**What you should do**
Repeat exactly the lines of the listing below, please, starting with the first and ending with the line containing "C2: 1.5uF (plus"; leave out the rest.

**Supplied records**
╭──
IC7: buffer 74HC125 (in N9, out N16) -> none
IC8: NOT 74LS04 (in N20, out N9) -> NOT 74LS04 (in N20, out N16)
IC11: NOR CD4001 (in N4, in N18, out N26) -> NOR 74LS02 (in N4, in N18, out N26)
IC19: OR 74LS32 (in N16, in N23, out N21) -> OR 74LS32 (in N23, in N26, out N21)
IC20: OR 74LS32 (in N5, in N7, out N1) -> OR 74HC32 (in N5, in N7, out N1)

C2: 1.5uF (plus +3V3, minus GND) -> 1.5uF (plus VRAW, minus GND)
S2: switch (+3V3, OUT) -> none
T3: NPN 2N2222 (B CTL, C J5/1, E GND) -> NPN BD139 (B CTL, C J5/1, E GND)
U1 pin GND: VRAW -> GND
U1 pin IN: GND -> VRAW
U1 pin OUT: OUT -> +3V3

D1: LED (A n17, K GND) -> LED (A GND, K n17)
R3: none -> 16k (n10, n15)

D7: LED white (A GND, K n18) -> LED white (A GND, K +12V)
╰──
**Your response**
IC7: buffer 74HC125 (in N9, out N16) -> none
IC8: NOT 74LS04 (in N20, out N9) -> NOT 74LS04 (in N20, out N16)
IC11: NOR CD4001 (in N4, in N18, out N26) -> NOR 74LS02 (in N4, in N18, out N26)
IC19: OR 74LS32 (in N16, in N23, out N21) -> OR 74LS32 (in N23, in N26, out N21)
IC20: OR 74LS32 (in N5, in N7, out N1) -> OR 74HC32 (in N5, in N7, out N1)

C2: 1.5uF (plus +3V3, minus GND) -> 1.5uF (plus VRAW, minus GND)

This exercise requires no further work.